— REQUIRED ACTION —
Return exactly the listing's lines, from its first line to the line holding "LUX2 pin SDA: A4 -> D8", ends included.

— INPUT MATERIAL —
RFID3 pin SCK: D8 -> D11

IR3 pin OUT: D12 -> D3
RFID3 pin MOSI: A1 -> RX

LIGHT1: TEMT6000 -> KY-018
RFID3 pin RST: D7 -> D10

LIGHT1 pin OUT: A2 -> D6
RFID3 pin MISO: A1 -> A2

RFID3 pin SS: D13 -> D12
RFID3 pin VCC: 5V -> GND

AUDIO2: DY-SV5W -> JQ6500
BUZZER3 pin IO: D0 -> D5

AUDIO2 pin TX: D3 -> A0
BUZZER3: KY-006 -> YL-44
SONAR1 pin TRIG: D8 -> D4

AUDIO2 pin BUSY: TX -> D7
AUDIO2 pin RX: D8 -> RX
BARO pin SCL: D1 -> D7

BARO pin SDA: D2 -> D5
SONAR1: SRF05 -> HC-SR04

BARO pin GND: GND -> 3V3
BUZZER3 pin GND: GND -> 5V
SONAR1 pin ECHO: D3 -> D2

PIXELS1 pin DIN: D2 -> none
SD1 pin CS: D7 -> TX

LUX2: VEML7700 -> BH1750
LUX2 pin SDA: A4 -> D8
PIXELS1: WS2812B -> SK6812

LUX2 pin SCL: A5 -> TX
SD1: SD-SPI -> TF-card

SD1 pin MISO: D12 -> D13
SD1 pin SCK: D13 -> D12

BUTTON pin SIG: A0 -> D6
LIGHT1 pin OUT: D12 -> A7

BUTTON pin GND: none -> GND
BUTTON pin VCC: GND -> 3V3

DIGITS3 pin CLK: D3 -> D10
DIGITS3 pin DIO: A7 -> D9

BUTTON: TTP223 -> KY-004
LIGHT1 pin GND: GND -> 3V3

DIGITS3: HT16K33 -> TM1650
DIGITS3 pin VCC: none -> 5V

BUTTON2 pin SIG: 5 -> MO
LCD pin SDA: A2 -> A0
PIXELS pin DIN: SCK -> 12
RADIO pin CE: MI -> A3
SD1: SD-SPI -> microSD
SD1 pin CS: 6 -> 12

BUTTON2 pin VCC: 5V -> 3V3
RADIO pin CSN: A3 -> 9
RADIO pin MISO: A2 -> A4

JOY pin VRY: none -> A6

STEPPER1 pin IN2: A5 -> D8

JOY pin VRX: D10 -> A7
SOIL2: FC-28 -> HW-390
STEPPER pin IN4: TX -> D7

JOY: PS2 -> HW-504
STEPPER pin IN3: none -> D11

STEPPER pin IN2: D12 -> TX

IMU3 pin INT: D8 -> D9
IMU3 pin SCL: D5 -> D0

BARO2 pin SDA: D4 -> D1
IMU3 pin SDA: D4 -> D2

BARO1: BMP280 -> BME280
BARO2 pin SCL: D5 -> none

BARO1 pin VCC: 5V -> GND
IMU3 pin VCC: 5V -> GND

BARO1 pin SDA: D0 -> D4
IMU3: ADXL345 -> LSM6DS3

— SOLUTION —
RFID3 pin SCK: D8 -> D11

IR3 pin OUT: D12 -> D3
RFID3 pin MOSI: A1 -> RX

LIGHT1: TEMT6000 -> KY-018
RFID3 pin RST: D7 -> D10

LIGHT1 pin OUT: A2 -> D6
RFID3 pin MISO: A1 -> A2

RFID3 pin SS: D13 -> D12
RFID3 pin VCC: 5V -> GND

AUDIO2: DY-SV5W -> JQ6500
BUZZER3 pin IO: D0 -> D5

AUDIO2 pin TX: D3 -> A0
BUZZER3: KY-006 -> YL-44
SONAR1 pin TRIG: D8 -> D4

AUDIO2 pin BUSY: TX -> D7
AUDIO2 pin RX: D8 -> RX
BARO pin SCL: D1 -> D7

BARO pin SDA: D2 -> D5
SONAR1: SRF05 -> HC-SR04

BARO pin GND: GND -> 3V3
BUZZER3 pin GND: GND -> 5V
SONAR1 pin ECHO: D3 -> D2

PIXELS1 pin DIN: D2 -> none
SD1 pin CS: D7 -> TX

LUX2: VEML7700 -> BH1750
LUX2 pin SDA: A4 -> D8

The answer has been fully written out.